Activity: Starting with the line that contains "R4: 68k (N13, VDD) -> 68k (N13, N23)" and stopping after the line that contains "V1: AC 230V", return each line below exactly as written, with no others.

Dataset records:
________________

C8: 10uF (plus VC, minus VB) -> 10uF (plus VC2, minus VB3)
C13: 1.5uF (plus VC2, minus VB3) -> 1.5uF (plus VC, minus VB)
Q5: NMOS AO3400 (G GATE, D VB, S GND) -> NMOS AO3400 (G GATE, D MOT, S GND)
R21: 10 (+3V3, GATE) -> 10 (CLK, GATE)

________________

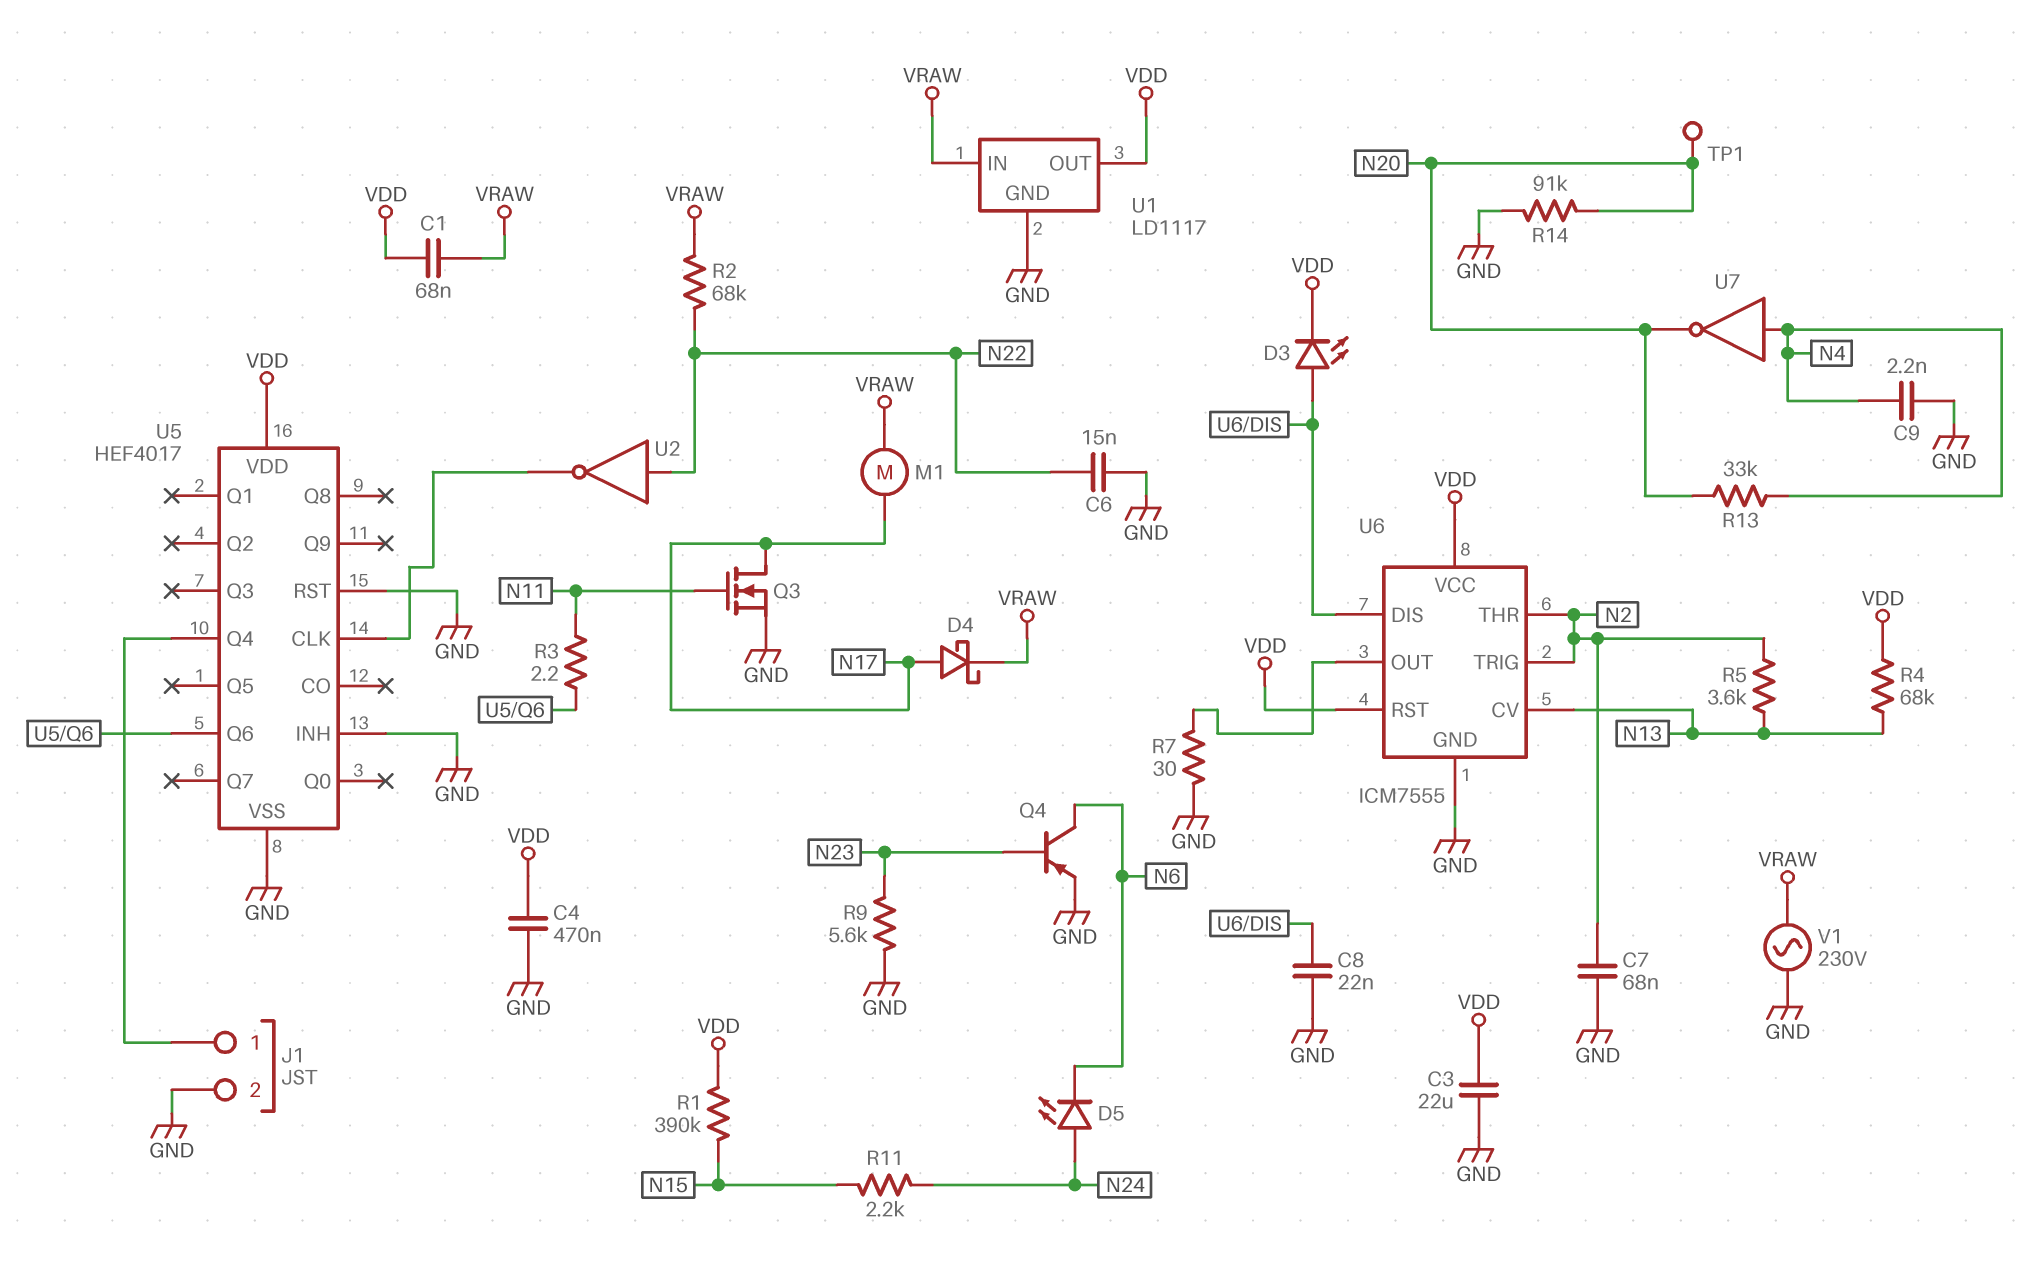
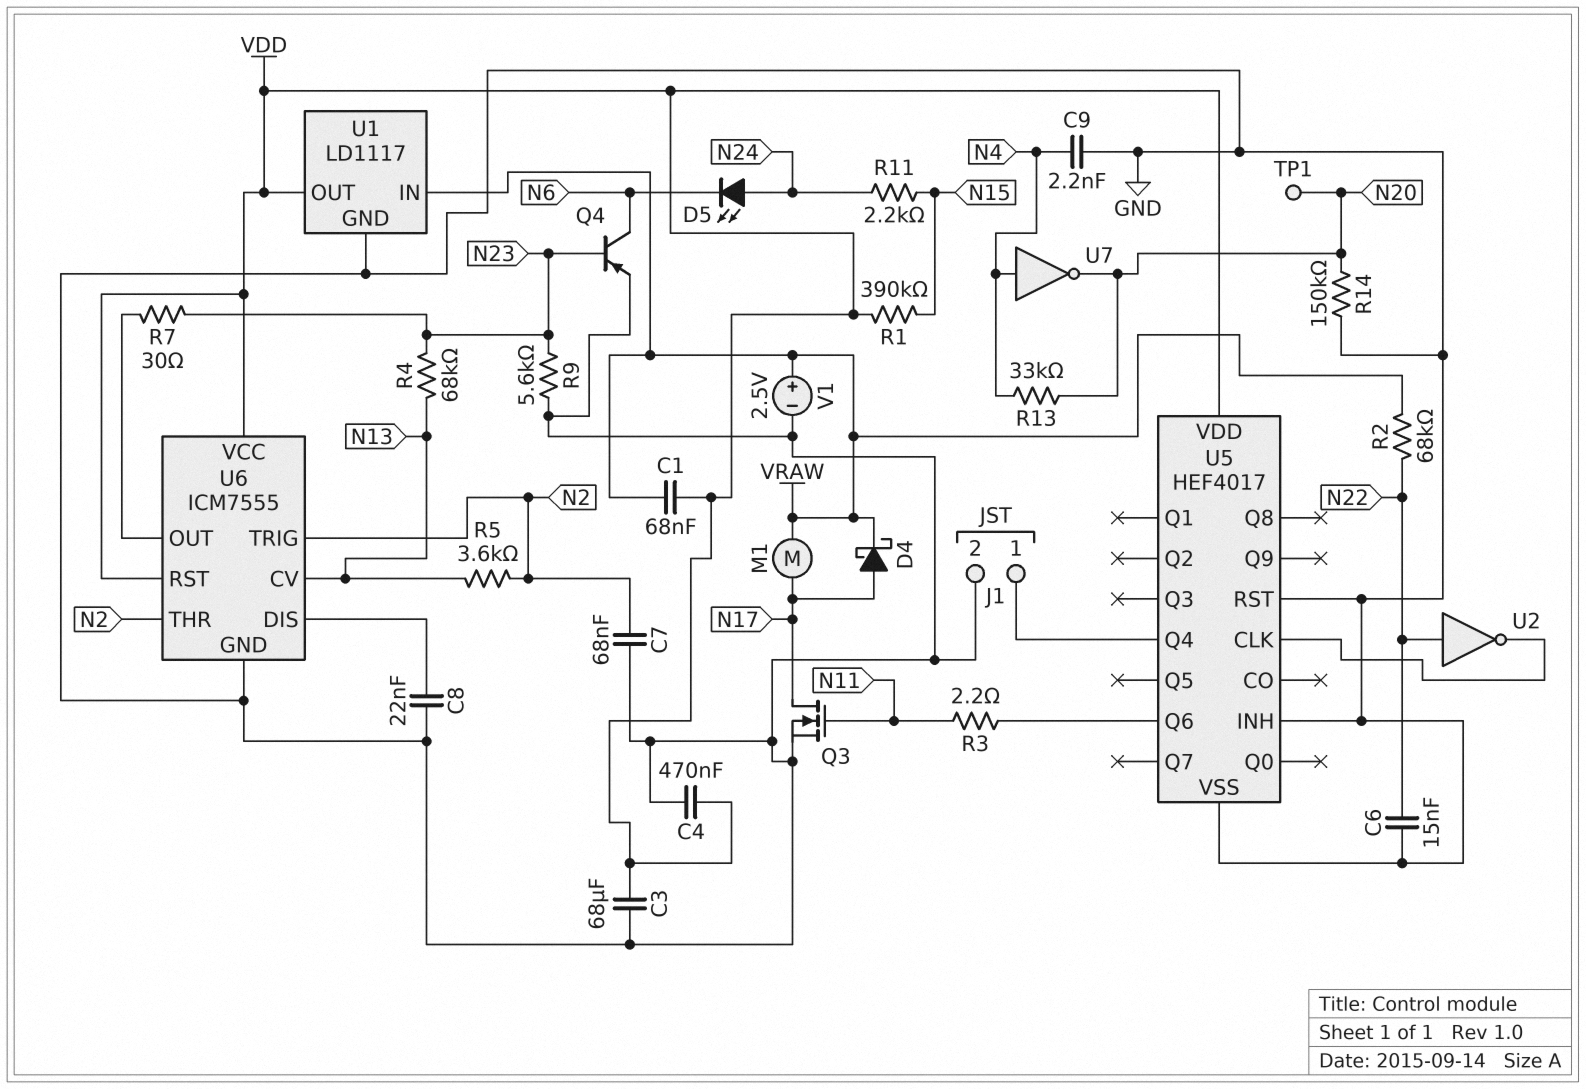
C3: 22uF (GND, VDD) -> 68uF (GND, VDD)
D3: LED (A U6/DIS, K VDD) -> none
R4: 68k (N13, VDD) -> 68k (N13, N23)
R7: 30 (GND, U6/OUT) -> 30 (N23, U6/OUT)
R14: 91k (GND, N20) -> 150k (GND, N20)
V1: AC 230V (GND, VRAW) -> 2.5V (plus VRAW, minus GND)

________________

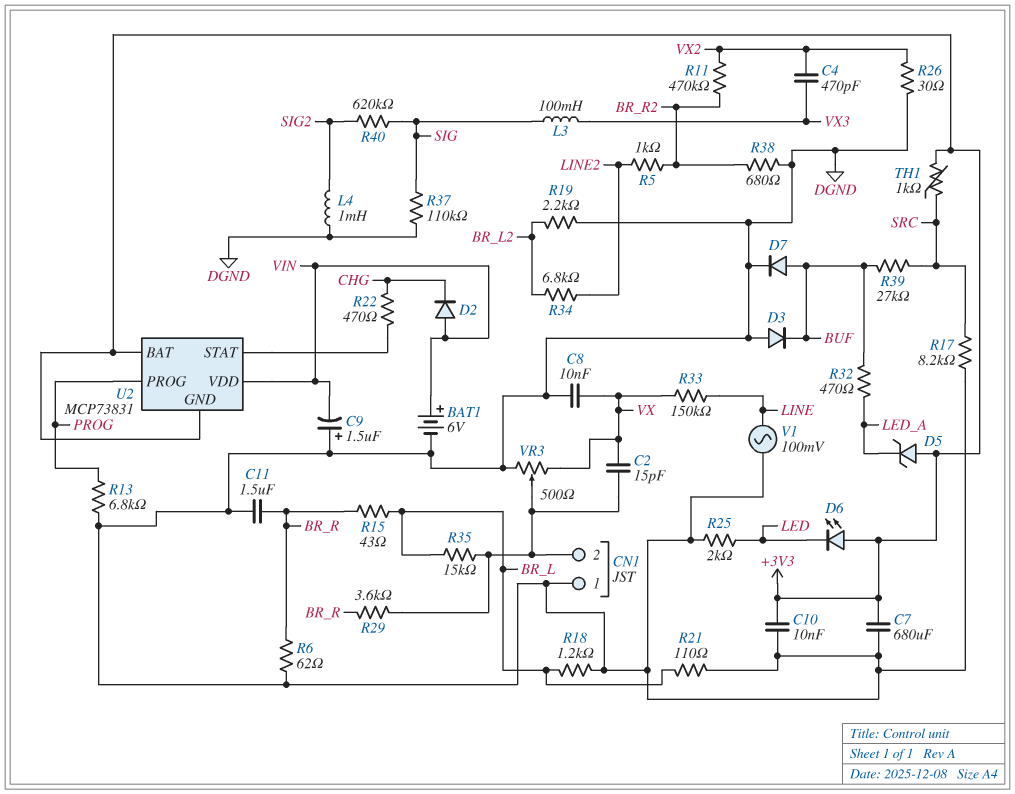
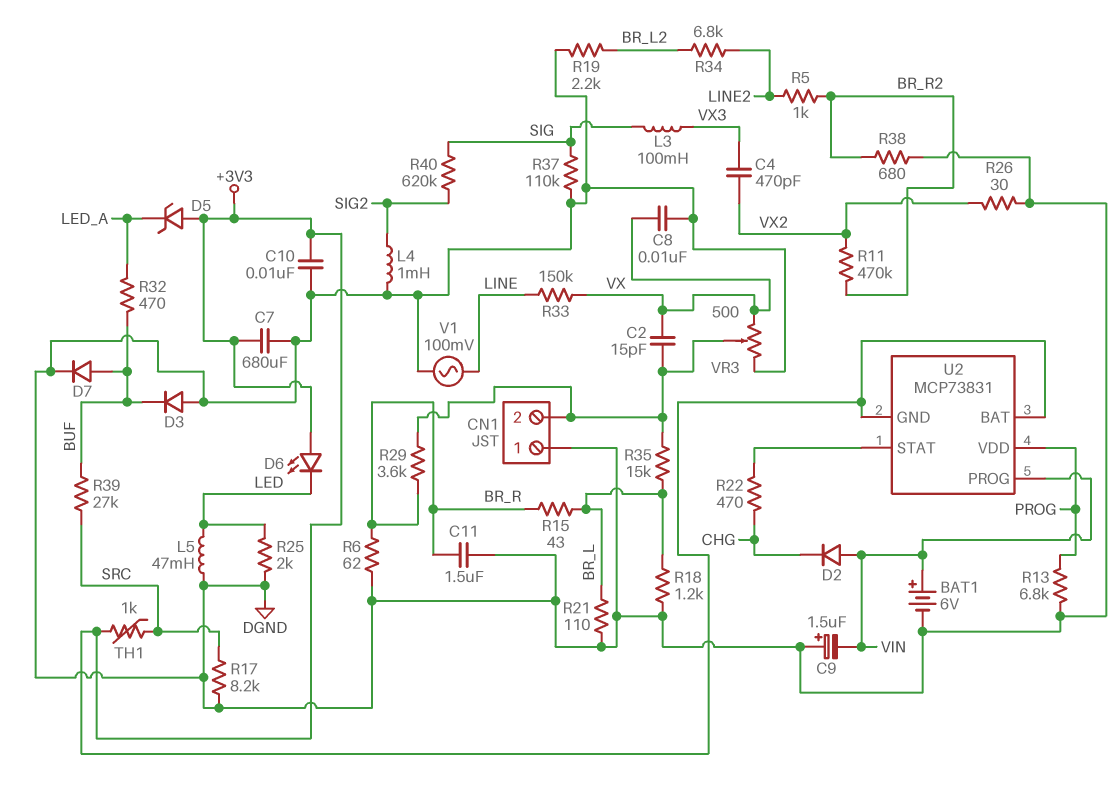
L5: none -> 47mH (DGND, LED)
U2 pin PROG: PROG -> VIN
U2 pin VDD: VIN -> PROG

________________

Solution to the exercise:
R4: 68k (N13, VDD) -> 68k (N13, N23)
R7: 30 (GND, U6/OUT) -> 30 (N23, U6/OUT)
R14: 91k (GND, N20) -> 150k (GND, N20)
V1: AC 230V (GND, VRAW) -> 2.5V (plus VRAW, minus GND)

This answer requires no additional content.